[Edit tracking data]
┄┄┄┄┄┄┄┄┄┄

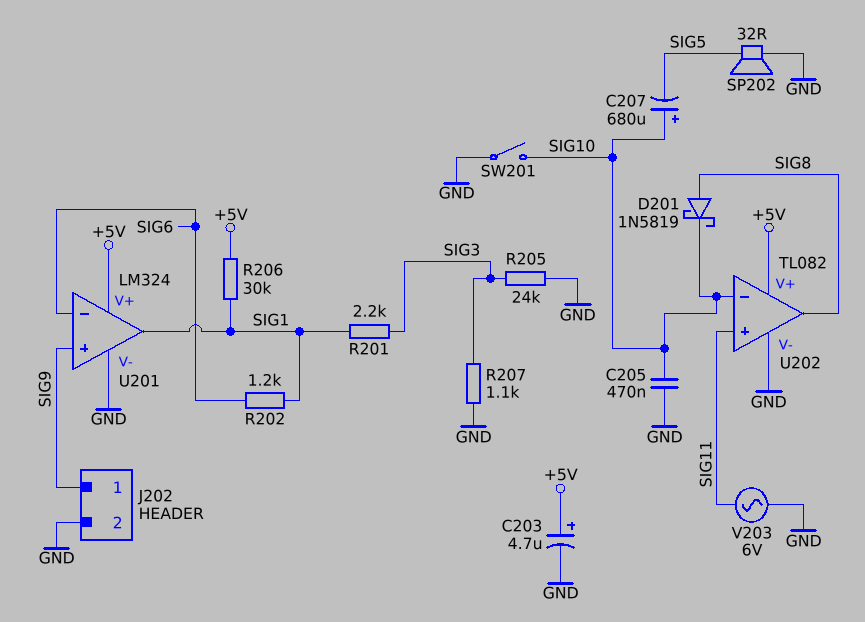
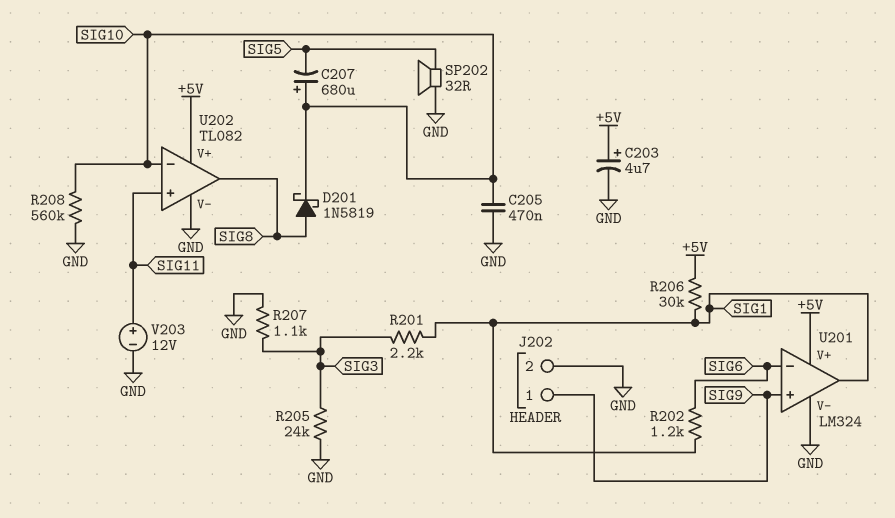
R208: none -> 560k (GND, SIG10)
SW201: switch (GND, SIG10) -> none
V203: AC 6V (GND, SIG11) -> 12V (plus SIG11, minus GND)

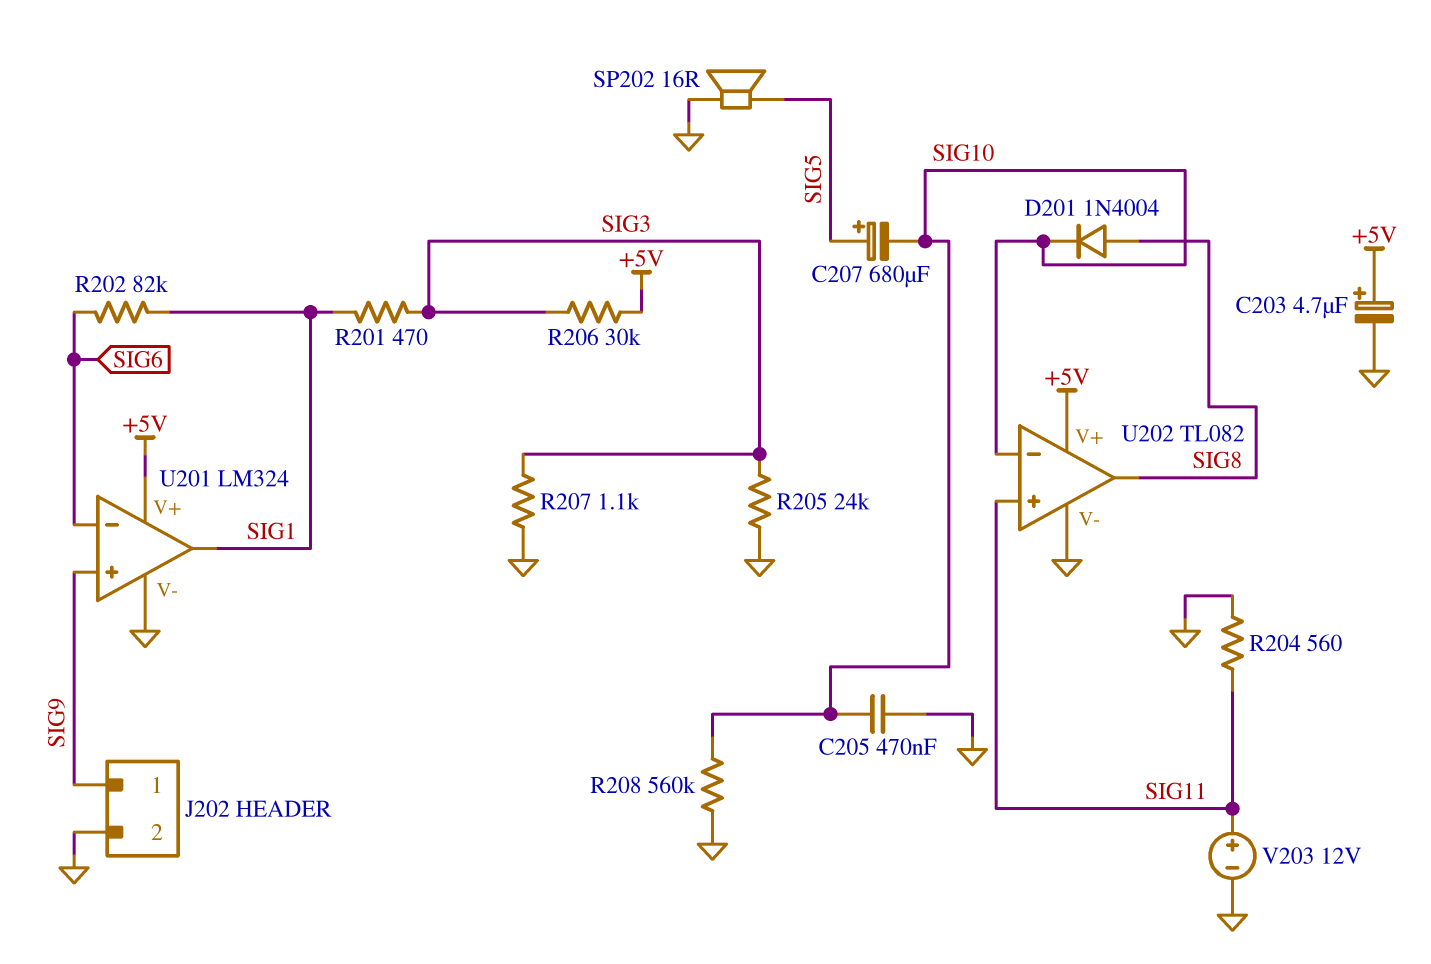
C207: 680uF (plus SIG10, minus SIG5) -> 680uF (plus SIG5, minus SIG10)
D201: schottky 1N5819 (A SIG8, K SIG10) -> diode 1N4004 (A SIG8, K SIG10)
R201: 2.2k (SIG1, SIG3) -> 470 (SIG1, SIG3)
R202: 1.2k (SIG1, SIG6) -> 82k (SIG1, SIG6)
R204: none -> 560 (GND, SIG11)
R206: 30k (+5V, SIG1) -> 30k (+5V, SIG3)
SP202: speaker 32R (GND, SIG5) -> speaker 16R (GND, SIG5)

┄┄┄┄┄┄┄┄┄┄

Copy out the records exactly; the pictures stay behind.

R208: none -> 560k (GND, SIG10)
SW201: switch (GND, SIG10) -> none
V203: AC 6V (GND, SIG11) -> 12V (plus SIG11, minus GND)

C207: 680uF (plus SIG10, minus SIG5) -> 680uF (plus SIG5, minus SIG10)
D201: schottky 1N5819 (A SIG8, K SIG10) -> diode 1N4004 (A SIG8, K SIG10)
R201: 2.2k (SIG1, SIG3) -> 470 (SIG1, SIG3)
R202: 1.2k (SIG1, SIG6) -> 82k (SIG1, SIG6)
R204: none -> 560 (GND, SIG11)
R206: 30k (+5V, SIG1) -> 30k (+5V, SIG3)
SP202: speaker 32R (GND, SIG5) -> speaker 16R (GND, SIG5)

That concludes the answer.